### TASK OBJECTIVE:
Everything from the line containing "(749, 353) = (323, 451): none -> pink tree" to the last line of the listing below, inclusive, is what you should output, exactly as it appears.

### DATA SECTION:
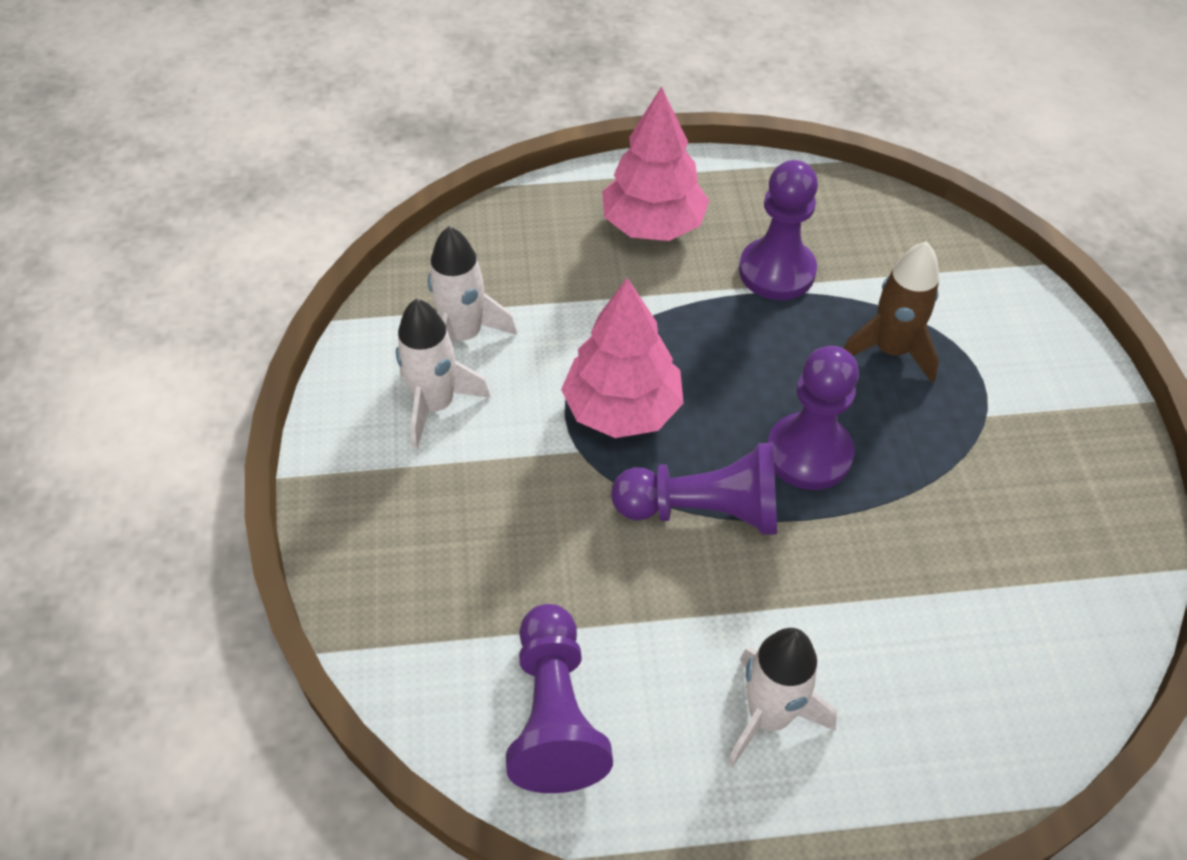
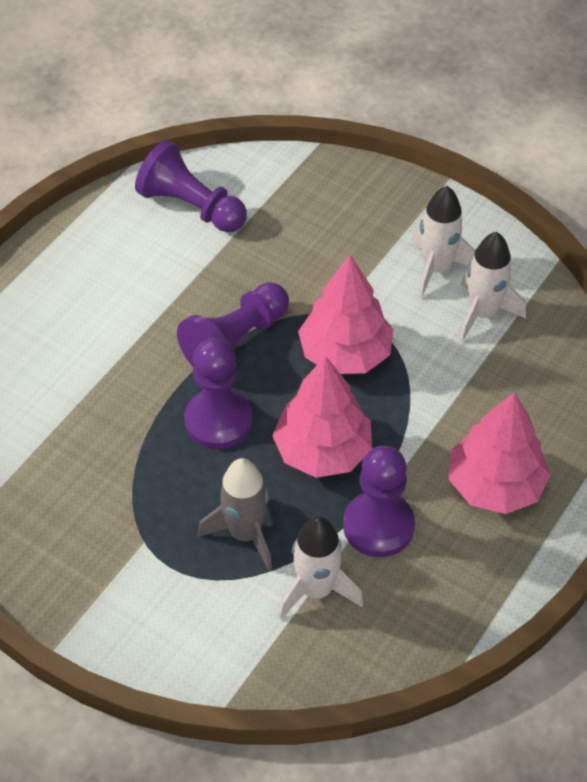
camera: 130 degrees right, 0 degrees up
(749, 353) = (323, 451): none -> pink tree
(769, 716) = (98, 283): white rocket -> white rocket (316, 590)
(890, 350) = (245, 533): brown rocket -> grey rocket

### RESPONSE:
(749, 353) = (323, 451): none -> pink tree
(769, 716) = (98, 283): white rocket -> white rocket (316, 590)
(890, 350) = (245, 533): brown rocket -> grey rocket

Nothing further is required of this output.